• Directions for this task:
Every line below is to be quoted exactly, with nothing added or dropped.

------ Data ------

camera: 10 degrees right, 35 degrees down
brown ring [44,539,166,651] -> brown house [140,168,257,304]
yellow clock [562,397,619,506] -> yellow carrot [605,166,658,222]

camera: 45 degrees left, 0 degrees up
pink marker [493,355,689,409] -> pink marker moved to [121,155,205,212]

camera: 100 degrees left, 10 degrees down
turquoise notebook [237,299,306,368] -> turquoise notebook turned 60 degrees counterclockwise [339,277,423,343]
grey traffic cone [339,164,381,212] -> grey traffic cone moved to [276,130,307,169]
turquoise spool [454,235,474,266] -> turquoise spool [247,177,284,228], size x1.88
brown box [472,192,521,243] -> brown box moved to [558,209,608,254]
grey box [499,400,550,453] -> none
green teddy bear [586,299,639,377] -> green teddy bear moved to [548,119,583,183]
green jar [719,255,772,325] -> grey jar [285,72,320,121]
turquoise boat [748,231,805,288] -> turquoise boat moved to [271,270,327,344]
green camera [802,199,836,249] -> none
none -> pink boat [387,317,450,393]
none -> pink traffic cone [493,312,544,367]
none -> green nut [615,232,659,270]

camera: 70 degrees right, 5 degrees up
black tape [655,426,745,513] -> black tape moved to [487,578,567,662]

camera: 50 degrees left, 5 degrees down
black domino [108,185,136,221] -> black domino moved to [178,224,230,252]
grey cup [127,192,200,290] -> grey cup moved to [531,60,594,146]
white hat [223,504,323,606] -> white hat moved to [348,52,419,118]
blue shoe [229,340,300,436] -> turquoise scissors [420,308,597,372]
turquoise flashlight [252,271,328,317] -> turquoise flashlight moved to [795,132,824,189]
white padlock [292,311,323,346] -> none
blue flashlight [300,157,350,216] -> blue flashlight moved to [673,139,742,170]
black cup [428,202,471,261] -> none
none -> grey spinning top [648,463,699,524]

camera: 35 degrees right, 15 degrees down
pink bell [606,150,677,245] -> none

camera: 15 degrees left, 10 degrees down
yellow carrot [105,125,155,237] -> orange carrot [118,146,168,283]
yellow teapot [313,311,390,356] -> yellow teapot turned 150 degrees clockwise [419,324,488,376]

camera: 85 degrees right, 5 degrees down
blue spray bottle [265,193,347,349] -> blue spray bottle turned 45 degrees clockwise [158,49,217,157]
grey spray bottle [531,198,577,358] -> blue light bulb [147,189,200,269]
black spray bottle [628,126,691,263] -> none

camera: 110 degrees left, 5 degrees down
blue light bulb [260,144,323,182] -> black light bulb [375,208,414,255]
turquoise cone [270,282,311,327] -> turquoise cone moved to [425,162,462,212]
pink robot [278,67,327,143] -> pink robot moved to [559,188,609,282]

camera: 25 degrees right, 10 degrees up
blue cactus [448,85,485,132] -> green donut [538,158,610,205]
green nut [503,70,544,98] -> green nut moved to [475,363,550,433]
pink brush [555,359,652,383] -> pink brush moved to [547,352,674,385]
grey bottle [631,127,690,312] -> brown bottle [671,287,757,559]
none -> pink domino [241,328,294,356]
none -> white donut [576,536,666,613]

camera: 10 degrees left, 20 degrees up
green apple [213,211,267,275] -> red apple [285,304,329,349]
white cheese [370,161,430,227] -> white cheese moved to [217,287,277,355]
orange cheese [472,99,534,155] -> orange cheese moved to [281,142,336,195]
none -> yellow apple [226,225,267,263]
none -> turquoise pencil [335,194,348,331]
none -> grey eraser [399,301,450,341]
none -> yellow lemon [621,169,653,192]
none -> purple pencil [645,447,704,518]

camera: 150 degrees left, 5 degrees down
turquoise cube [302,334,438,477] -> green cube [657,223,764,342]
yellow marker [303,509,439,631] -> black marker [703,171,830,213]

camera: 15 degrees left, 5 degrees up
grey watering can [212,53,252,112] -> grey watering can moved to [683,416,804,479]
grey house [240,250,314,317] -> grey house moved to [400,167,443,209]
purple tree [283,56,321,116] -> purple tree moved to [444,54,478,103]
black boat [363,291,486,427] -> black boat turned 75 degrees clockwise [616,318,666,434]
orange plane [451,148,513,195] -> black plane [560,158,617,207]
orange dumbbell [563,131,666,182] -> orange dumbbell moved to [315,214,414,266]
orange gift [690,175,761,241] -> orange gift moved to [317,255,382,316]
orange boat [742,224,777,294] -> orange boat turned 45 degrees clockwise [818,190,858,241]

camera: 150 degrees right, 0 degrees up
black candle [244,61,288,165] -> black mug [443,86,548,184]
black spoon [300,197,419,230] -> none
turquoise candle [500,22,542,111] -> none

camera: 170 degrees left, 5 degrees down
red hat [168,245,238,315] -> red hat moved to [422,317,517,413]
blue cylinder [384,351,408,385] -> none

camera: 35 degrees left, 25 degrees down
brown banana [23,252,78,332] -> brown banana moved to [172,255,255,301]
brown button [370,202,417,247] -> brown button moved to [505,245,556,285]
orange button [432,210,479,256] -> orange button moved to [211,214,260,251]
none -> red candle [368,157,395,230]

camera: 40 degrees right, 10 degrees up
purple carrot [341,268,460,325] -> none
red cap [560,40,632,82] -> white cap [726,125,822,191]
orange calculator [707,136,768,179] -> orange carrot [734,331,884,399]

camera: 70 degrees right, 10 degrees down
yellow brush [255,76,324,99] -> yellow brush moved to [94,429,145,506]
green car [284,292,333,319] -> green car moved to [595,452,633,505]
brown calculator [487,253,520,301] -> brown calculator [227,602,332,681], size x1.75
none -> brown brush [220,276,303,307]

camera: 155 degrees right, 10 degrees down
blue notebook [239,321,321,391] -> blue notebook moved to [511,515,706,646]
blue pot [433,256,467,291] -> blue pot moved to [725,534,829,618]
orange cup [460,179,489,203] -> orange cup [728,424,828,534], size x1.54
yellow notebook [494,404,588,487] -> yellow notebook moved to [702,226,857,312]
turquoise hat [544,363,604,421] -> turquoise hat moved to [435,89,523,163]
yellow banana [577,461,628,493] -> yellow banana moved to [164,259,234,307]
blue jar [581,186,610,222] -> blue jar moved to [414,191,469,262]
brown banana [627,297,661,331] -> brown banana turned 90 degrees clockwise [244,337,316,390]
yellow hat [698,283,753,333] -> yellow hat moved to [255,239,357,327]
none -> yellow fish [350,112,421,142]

------

• Output:
camera: 10 degrees right, 35 degrees down
brown ring [44,539,166,651] -> brown house [140,168,257,304]
yellow clock [562,397,619,506] -> yellow carrot [605,166,658,222]

camera: 45 degrees left, 0 degrees up
pink marker [493,355,689,409] -> pink marker moved to [121,155,205,212]

camera: 100 degrees left, 10 degrees down
turquoise notebook [237,299,306,368] -> turquoise notebook turned 60 degrees counterclockwise [339,277,423,343]
grey traffic cone [339,164,381,212] -> grey traffic cone moved to [276,130,307,169]
turquoise spool [454,235,474,266] -> turquoise spool [247,177,284,228], size x1.88
brown box [472,192,521,243] -> brown box moved to [558,209,608,254]
grey box [499,400,550,453] -> none
green teddy bear [586,299,639,377] -> green teddy bear moved to [548,119,583,183]
green jar [719,255,772,325] -> grey jar [285,72,320,121]
turquoise boat [748,231,805,288] -> turquoise boat moved to [271,270,327,344]
green camera [802,199,836,249] -> none
none -> pink boat [387,317,450,393]
none -> pink traffic cone [493,312,544,367]
none -> green nut [615,232,659,270]

camera: 70 degrees right, 5 degrees up
black tape [655,426,745,513] -> black tape moved to [487,578,567,662]

camera: 50 degrees left, 5 degrees down
black domino [108,185,136,221] -> black domino moved to [178,224,230,252]
grey cup [127,192,200,290] -> grey cup moved to [531,60,594,146]
white hat [223,504,323,606] -> white hat moved to [348,52,419,118]
blue shoe [229,340,300,436] -> turquoise scissors [420,308,597,372]
turquoise flashlight [252,271,328,317] -> turquoise flashlight moved to [795,132,824,189]
white padlock [292,311,323,346] -> none
blue flashlight [300,157,350,216] -> blue flashlight moved to [673,139,742,170]
black cup [428,202,471,261] -> none
none -> grey spinning top [648,463,699,524]

camera: 35 degrees right, 15 degrees down
pink bell [606,150,677,245] -> none

camera: 15 degrees left, 10 degrees down
yellow carrot [105,125,155,237] -> orange carrot [118,146,168,283]
yellow teapot [313,311,390,356] -> yellow teapot turned 150 degrees clockwise [419,324,488,376]

camera: 85 degrees right, 5 degrees down
blue spray bottle [265,193,347,349] -> blue spray bottle turned 45 degrees clockwise [158,49,217,157]
grey spray bottle [531,198,577,358] -> blue light bulb [147,189,200,269]
black spray bottle [628,126,691,263] -> none

camera: 110 degrees left, 5 degrees down
blue light bulb [260,144,323,182] -> black light bulb [375,208,414,255]
turquoise cone [270,282,311,327] -> turquoise cone moved to [425,162,462,212]
pink robot [278,67,327,143] -> pink robot moved to [559,188,609,282]

camera: 25 degrees right, 10 degrees up
blue cactus [448,85,485,132] -> green donut [538,158,610,205]
green nut [503,70,544,98] -> green nut moved to [475,363,550,433]
pink brush [555,359,652,383] -> pink brush moved to [547,352,674,385]
grey bottle [631,127,690,312] -> brown bottle [671,287,757,559]
none -> pink domino [241,328,294,356]
none -> white donut [576,536,666,613]

camera: 10 degrees left, 20 degrees up
green apple [213,211,267,275] -> red apple [285,304,329,349]
white cheese [370,161,430,227] -> white cheese moved to [217,287,277,355]
orange cheese [472,99,534,155] -> orange cheese moved to [281,142,336,195]
none -> yellow apple [226,225,267,263]
none -> turquoise pencil [335,194,348,331]
none -> grey eraser [399,301,450,341]
none -> yellow lemon [621,169,653,192]
none -> purple pencil [645,447,704,518]

camera: 150 degrees left, 5 degrees down
turquoise cube [302,334,438,477] -> green cube [657,223,764,342]
yellow marker [303,509,439,631] -> black marker [703,171,830,213]

camera: 15 degrees left, 5 degrees up
grey watering can [212,53,252,112] -> grey watering can moved to [683,416,804,479]
grey house [240,250,314,317] -> grey house moved to [400,167,443,209]
purple tree [283,56,321,116] -> purple tree moved to [444,54,478,103]
black boat [363,291,486,427] -> black boat turned 75 degrees clockwise [616,318,666,434]
orange plane [451,148,513,195] -> black plane [560,158,617,207]
orange dumbbell [563,131,666,182] -> orange dumbbell moved to [315,214,414,266]
orange gift [690,175,761,241] -> orange gift moved to [317,255,382,316]
orange boat [742,224,777,294] -> orange boat turned 45 degrees clockwise [818,190,858,241]

camera: 150 degrees right, 0 degrees up
black candle [244,61,288,165] -> black mug [443,86,548,184]
black spoon [300,197,419,230] -> none
turquoise candle [500,22,542,111] -> none

camera: 170 degrees left, 5 degrees down
red hat [168,245,238,315] -> red hat moved to [422,317,517,413]
blue cylinder [384,351,408,385] -> none

camera: 35 degrees left, 25 degrees down
brown banana [23,252,78,332] -> brown banana moved to [172,255,255,301]
brown button [370,202,417,247] -> brown button moved to [505,245,556,285]
orange button [432,210,479,256] -> orange button moved to [211,214,260,251]
none -> red candle [368,157,395,230]

camera: 40 degrees right, 10 degrees up
purple carrot [341,268,460,325] -> none
red cap [560,40,632,82] -> white cap [726,125,822,191]
orange calculator [707,136,768,179] -> orange carrot [734,331,884,399]

camera: 70 degrees right, 10 degrees down
yellow brush [255,76,324,99] -> yellow brush moved to [94,429,145,506]
green car [284,292,333,319] -> green car moved to [595,452,633,505]
brown calculator [487,253,520,301] -> brown calculator [227,602,332,681], size x1.75
none -> brown brush [220,276,303,307]

camera: 155 degrees right, 10 degrees down
blue notebook [239,321,321,391] -> blue notebook moved to [511,515,706,646]
blue pot [433,256,467,291] -> blue pot moved to [725,534,829,618]
orange cup [460,179,489,203] -> orange cup [728,424,828,534], size x1.54
yellow notebook [494,404,588,487] -> yellow notebook moved to [702,226,857,312]
turquoise hat [544,363,604,421] -> turquoise hat moved to [435,89,523,163]
yellow banana [577,461,628,493] -> yellow banana moved to [164,259,234,307]
blue jar [581,186,610,222] -> blue jar moved to [414,191,469,262]
brown banana [627,297,661,331] -> brown banana turned 90 degrees clockwise [244,337,316,390]
yellow hat [698,283,753,333] -> yellow hat moved to [255,239,357,327]
none -> yellow fish [350,112,421,142]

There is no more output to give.